**EXERCISE INSTRUCTIONS:** Which of the lines below hold the word "orange"? Pull each of them out.

**RECORDS PROVIDED:**
▬▬▬
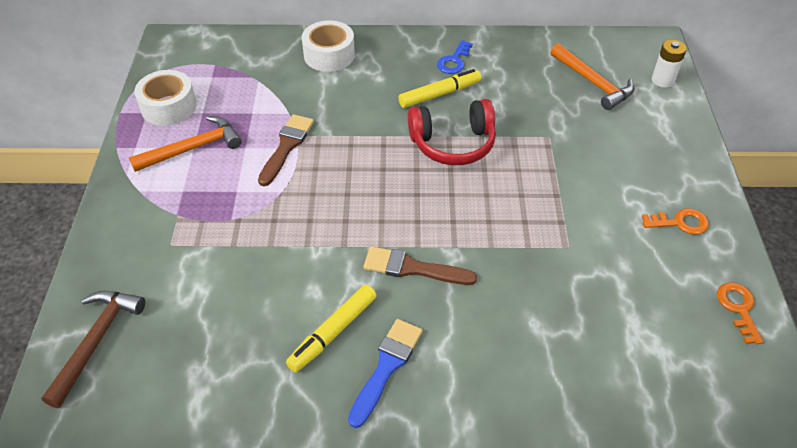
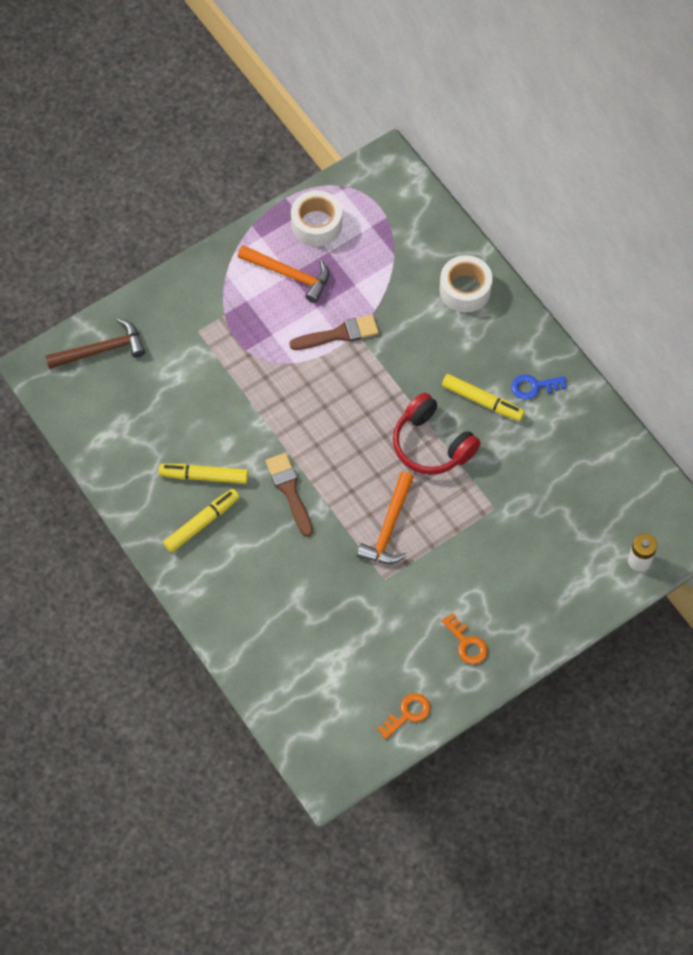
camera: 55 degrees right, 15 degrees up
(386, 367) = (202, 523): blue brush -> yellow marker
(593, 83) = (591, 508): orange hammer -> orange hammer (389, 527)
▬▬▬
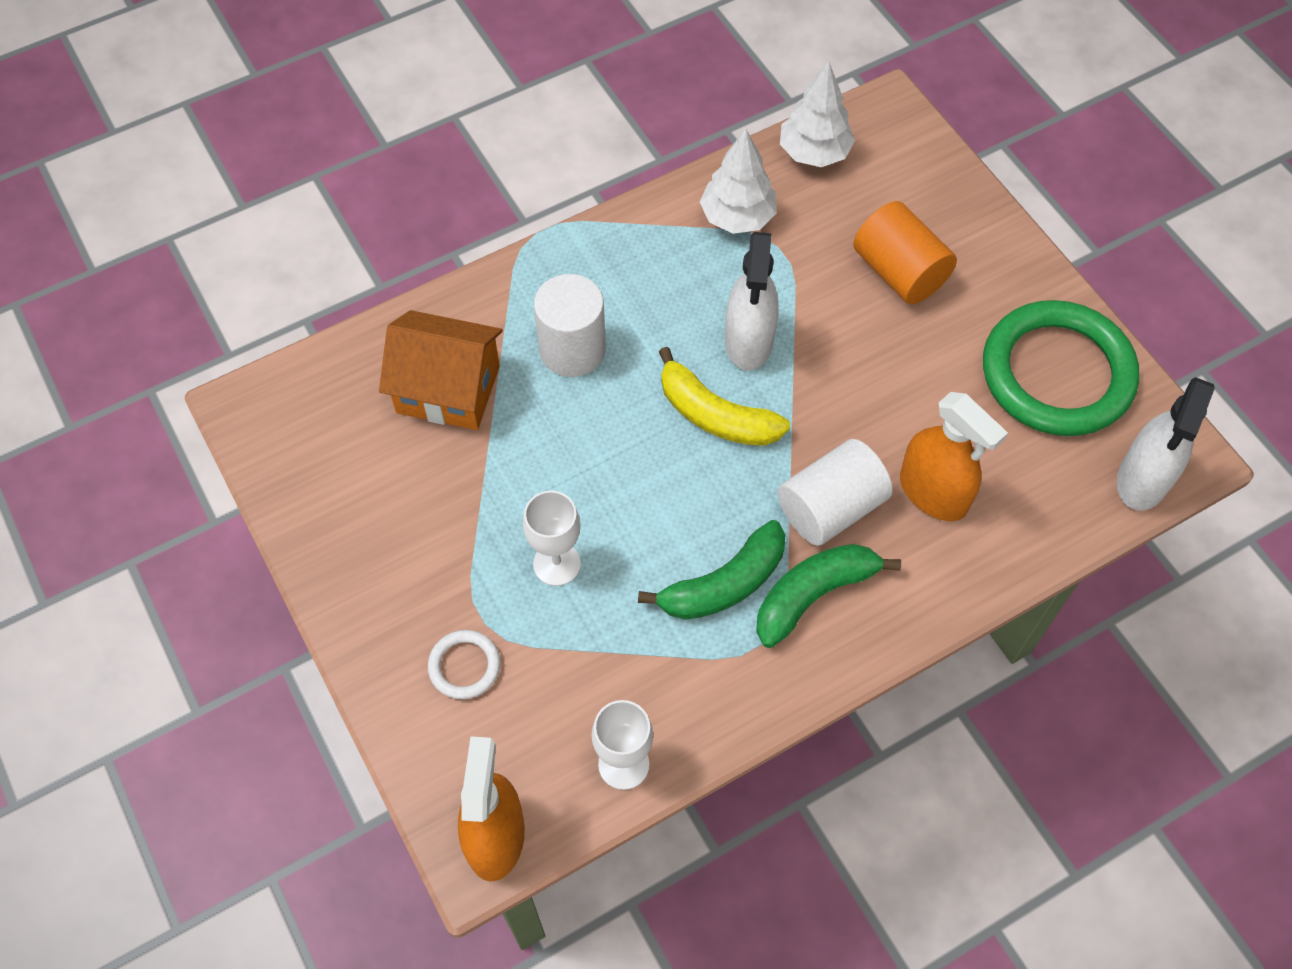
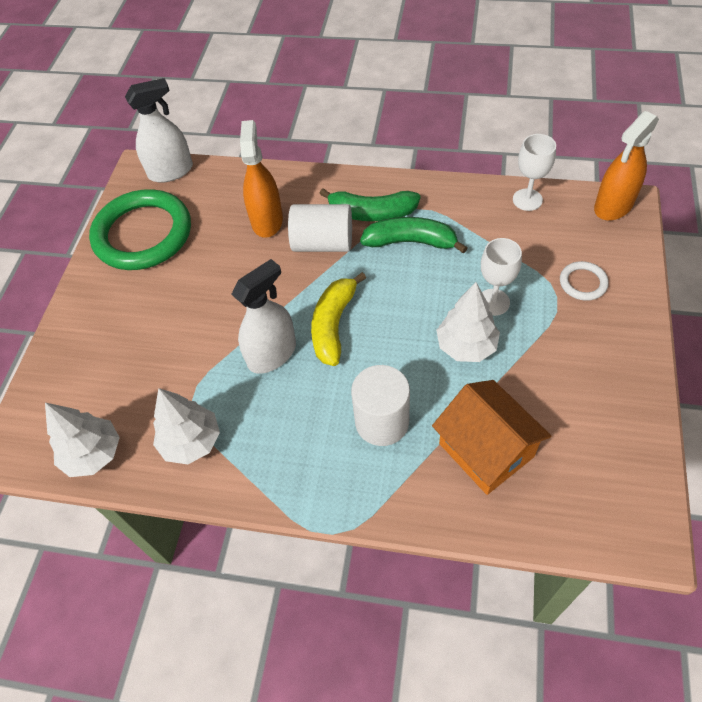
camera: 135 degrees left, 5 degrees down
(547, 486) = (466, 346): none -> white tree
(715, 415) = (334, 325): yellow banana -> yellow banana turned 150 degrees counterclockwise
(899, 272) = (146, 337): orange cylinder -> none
▬▬▬
**ANSWER TO THIS TASK:**
(593, 83) = (591, 508): orange hammer -> orange hammer (389, 527)
(899, 272) = (146, 337): orange cylinder -> none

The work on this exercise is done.